(Dataset excerpts)
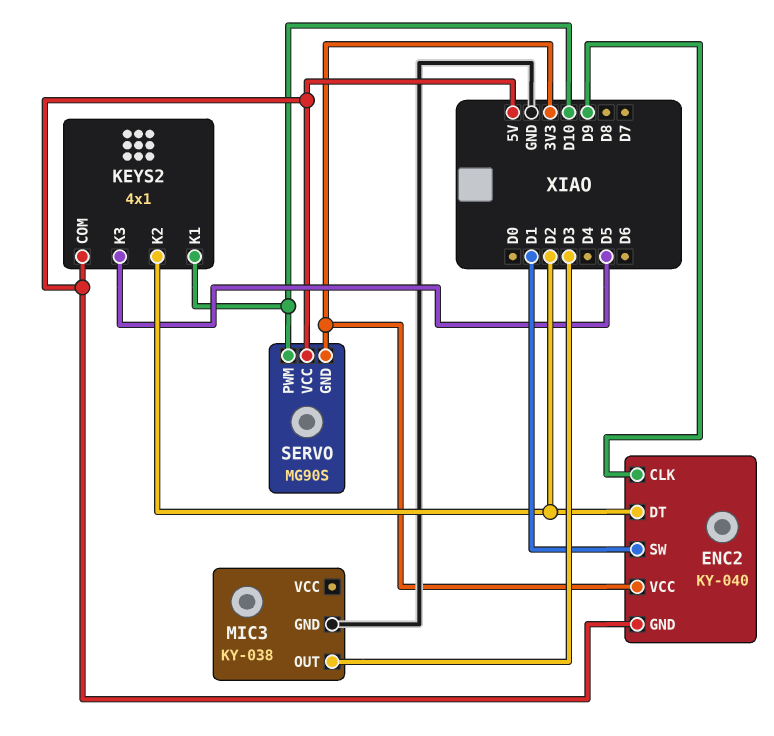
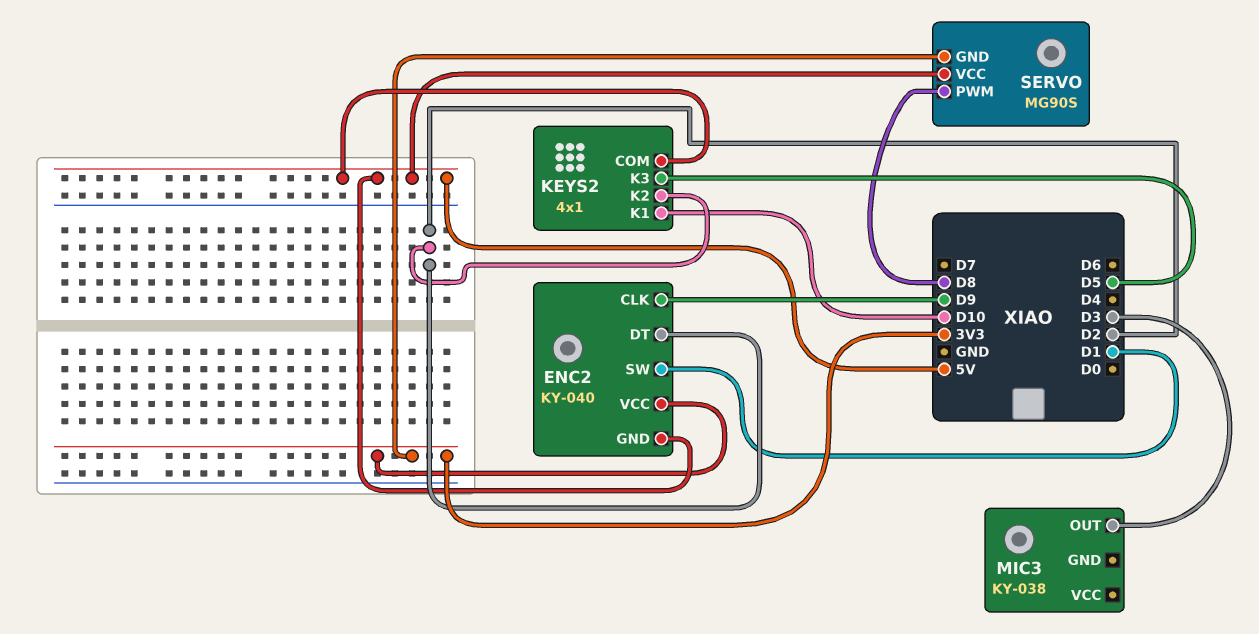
MIC3 pin GND: GND -> none
SERVO pin PWM: D10 -> D8

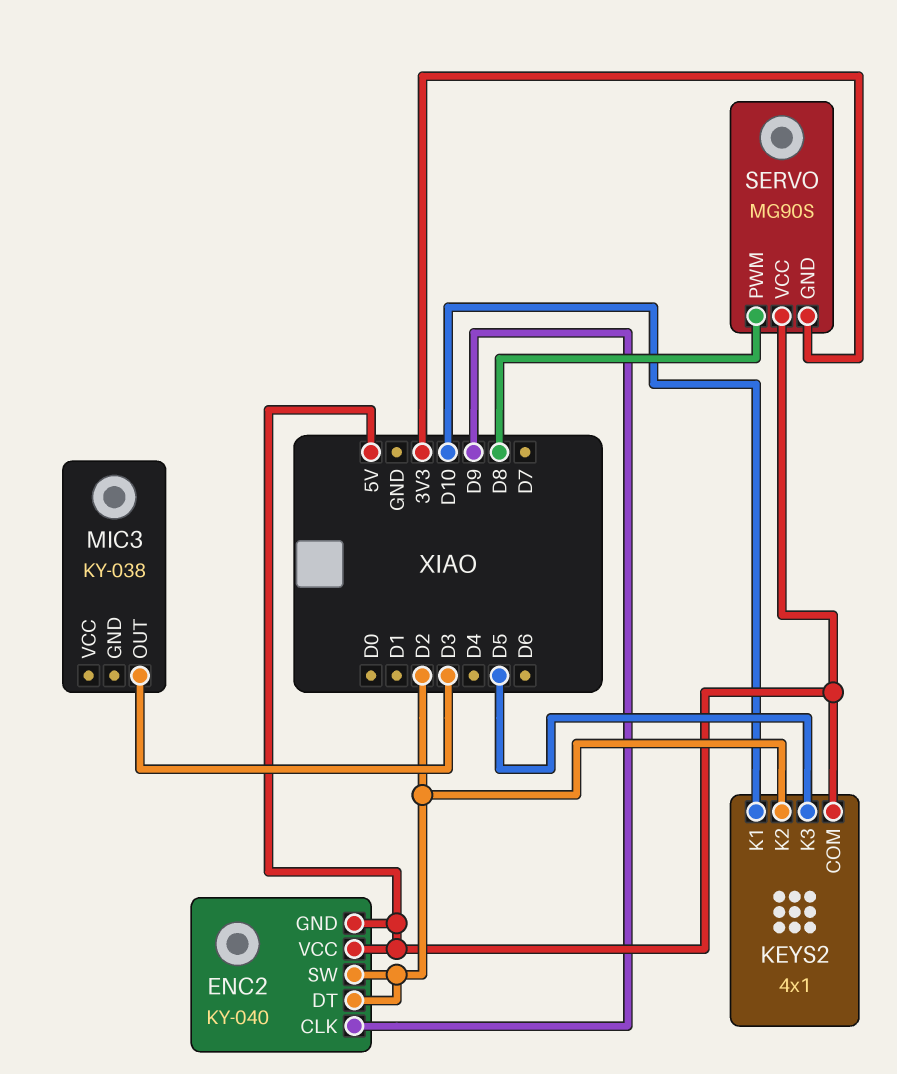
ENC2 pin SW: D1 -> D2
ENC2 pin VCC: 3V3 -> 5V

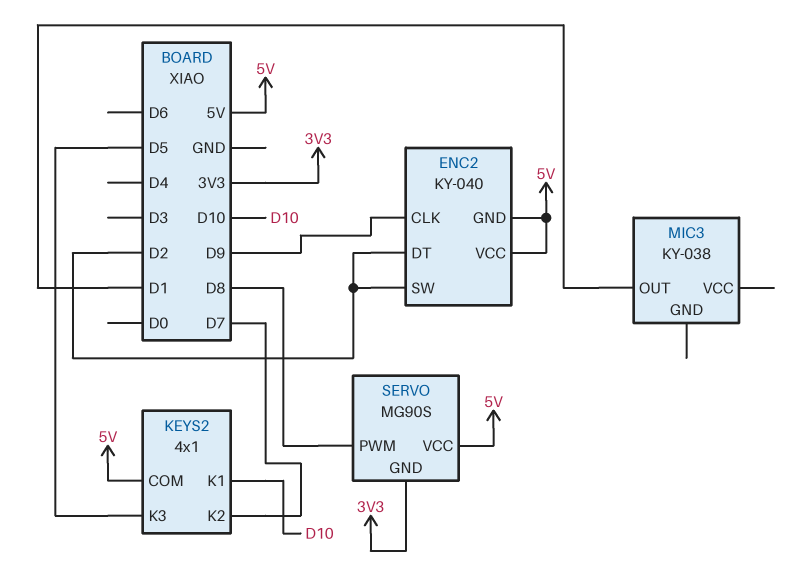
KEYS2 pin K2: D2 -> D7
MIC3 pin OUT: D3 -> D1

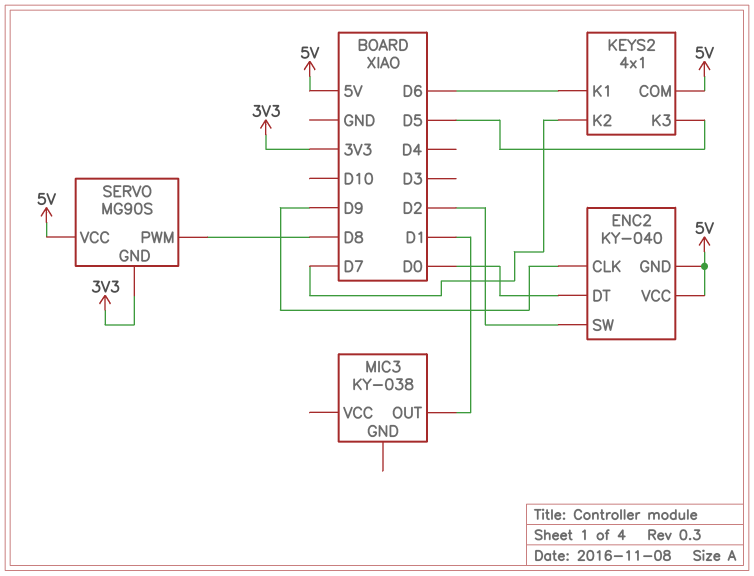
ENC2 pin DT: D2 -> D0
KEYS2 pin K1: D10 -> D6

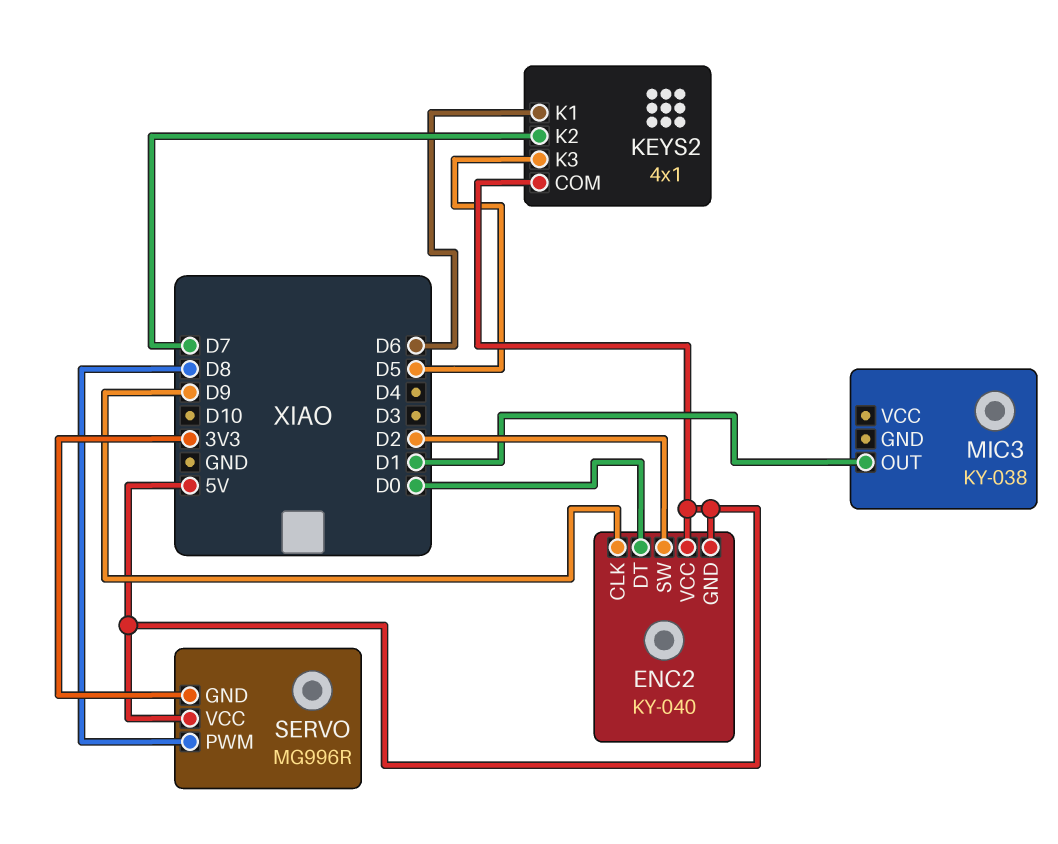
SERVO: MG90S -> MG996R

◆ WORK ITEM
Although the records contain pictures, return only their text, exactly as written.

◆ TASK SOLUTION
MIC3 pin GND: GND -> none
SERVO pin PWM: D10 -> D8

ENC2 pin SW: D1 -> D2
ENC2 pin VCC: 3V3 -> 5V

KEYS2 pin K2: D2 -> D7
MIC3 pin OUT: D3 -> D1

ENC2 pin DT: D2 -> D0
KEYS2 pin K1: D10 -> D6

SERVO: MG90S -> MG996R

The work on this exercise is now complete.